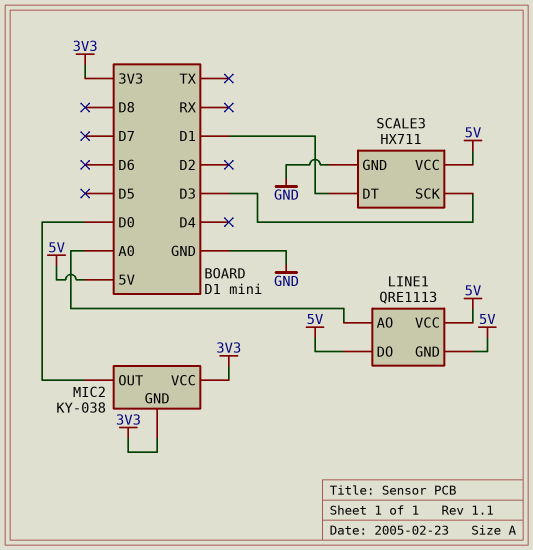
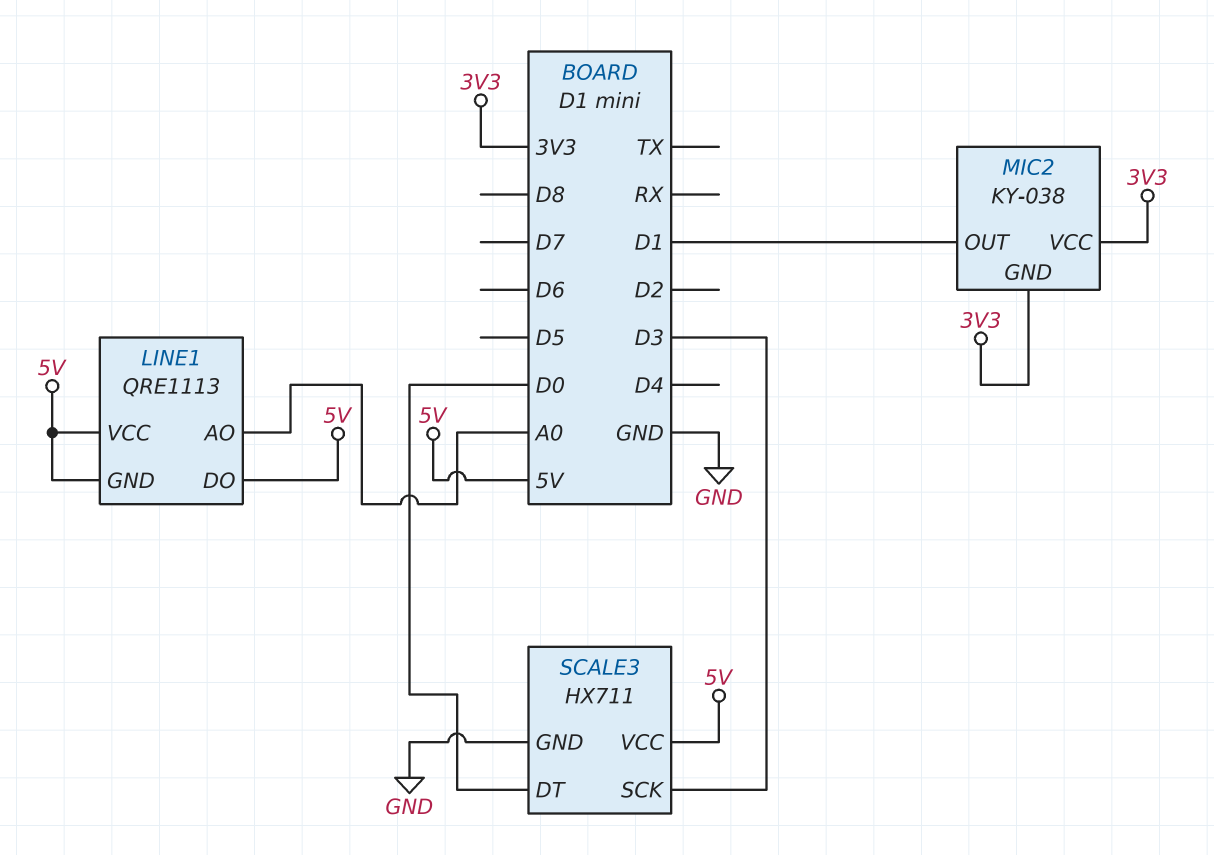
MIC2 pin OUT: D0 -> D1
SCALE3 pin DT: D1 -> D0

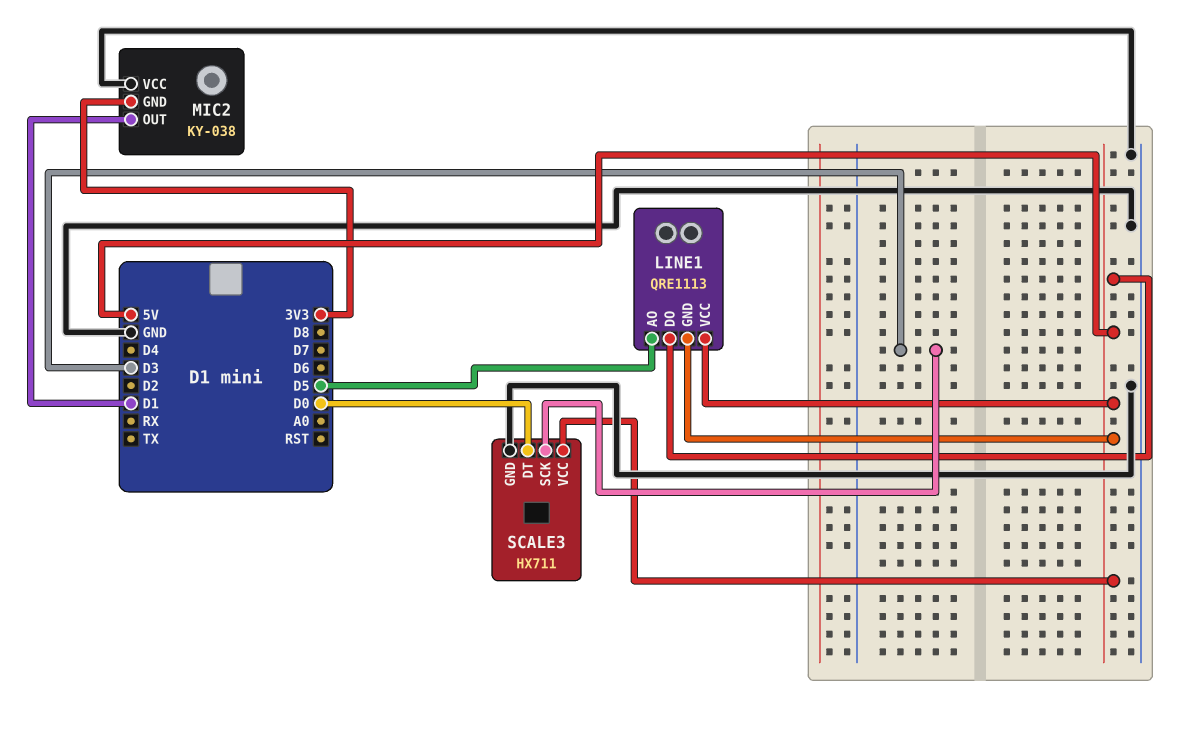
LINE1 pin AO: A0 -> D5
MIC2 pin VCC: 3V3 -> GND

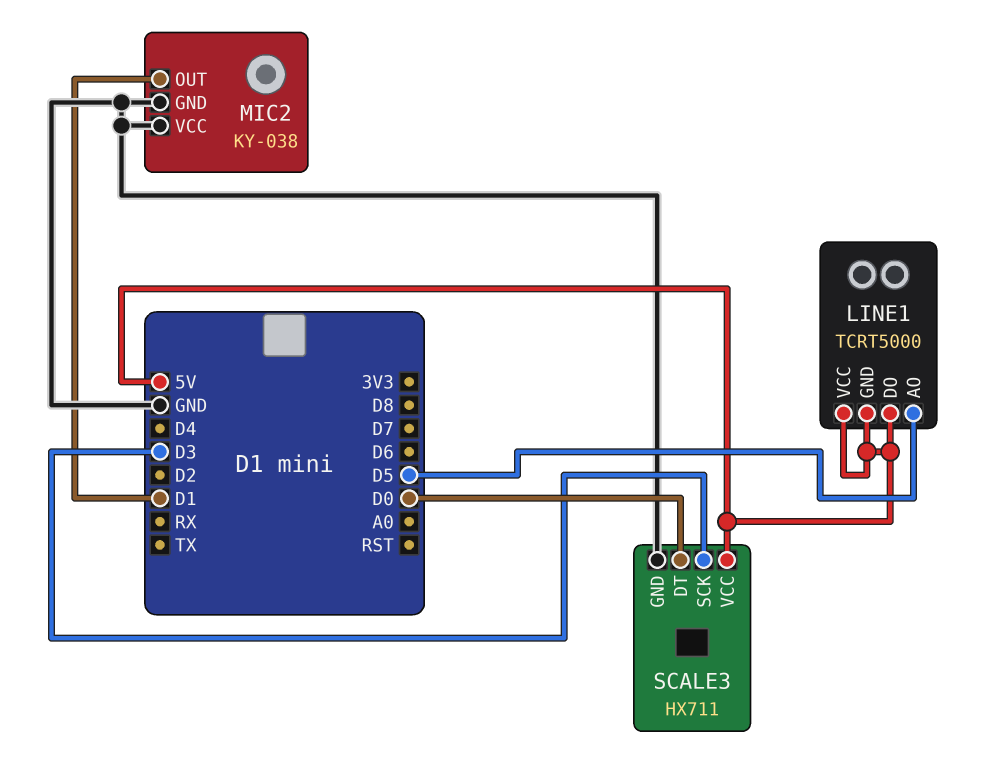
LINE1: QRE1113 -> TCRT5000
MIC2 pin GND: 3V3 -> GND

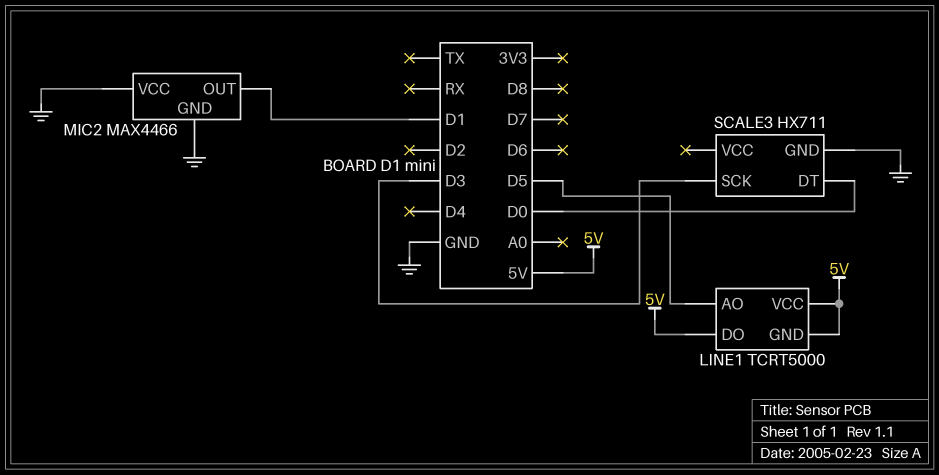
MIC2: KY-038 -> MAX4466
SCALE3 pin VCC: 5V -> none

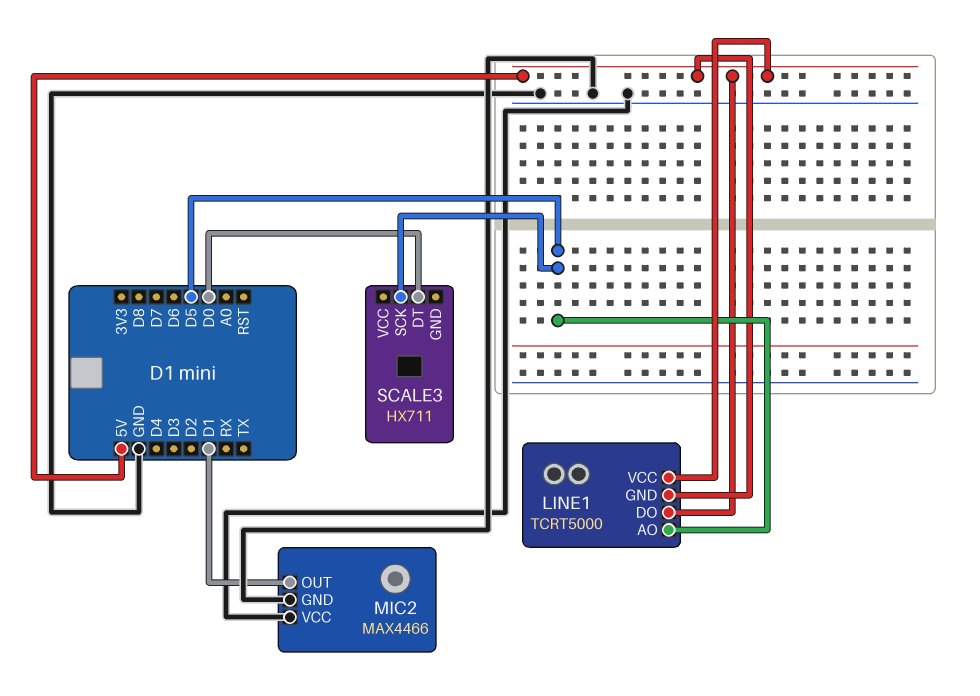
SCALE3 pin GND: GND -> none
SCALE3 pin SCK: D3 -> D5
+ + +
#### Assignment
Using the records above, output their complete text exactly, minus any images.

#### Response
MIC2 pin OUT: D0 -> D1
SCALE3 pin DT: D1 -> D0

LINE1 pin AO: A0 -> D5
MIC2 pin VCC: 3V3 -> GND

LINE1: QRE1113 -> TCRT5000
MIC2 pin GND: 3V3 -> GND

MIC2: KY-038 -> MAX4466
SCALE3 pin VCC: 5V -> none

SCALE3 pin GND: GND -> none
SCALE3 pin SCK: D3 -> D5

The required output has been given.